Exercise aim>
Show every line of the data below that includes the word "down".

Supplied data>
○ ○ ○

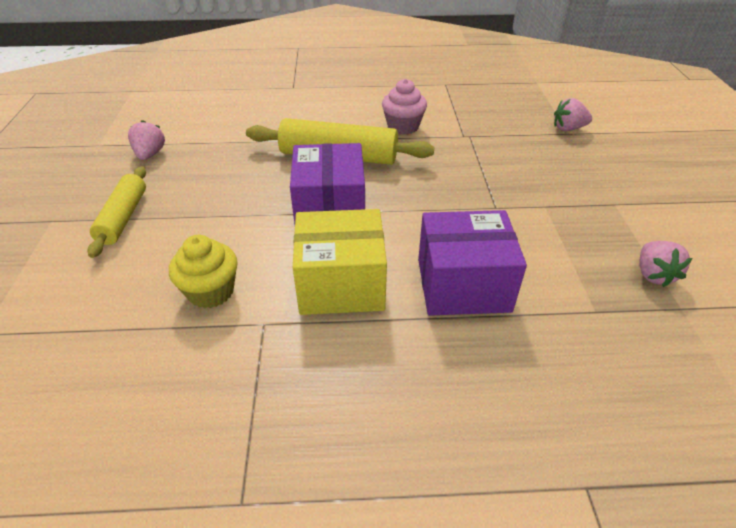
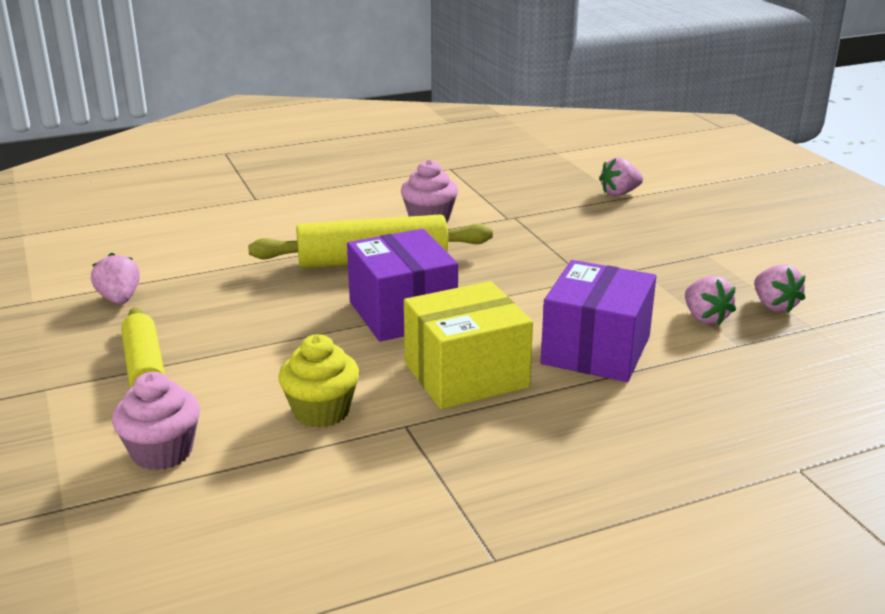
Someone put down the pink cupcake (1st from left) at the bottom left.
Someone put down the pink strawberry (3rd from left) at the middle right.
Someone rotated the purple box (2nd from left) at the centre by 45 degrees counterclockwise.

○ ○ ○

Reply>
Someone put down the pink cupcake (1st from left) at the bottom left.
Someone put down the pink strawberry (3rd from left) at the middle right.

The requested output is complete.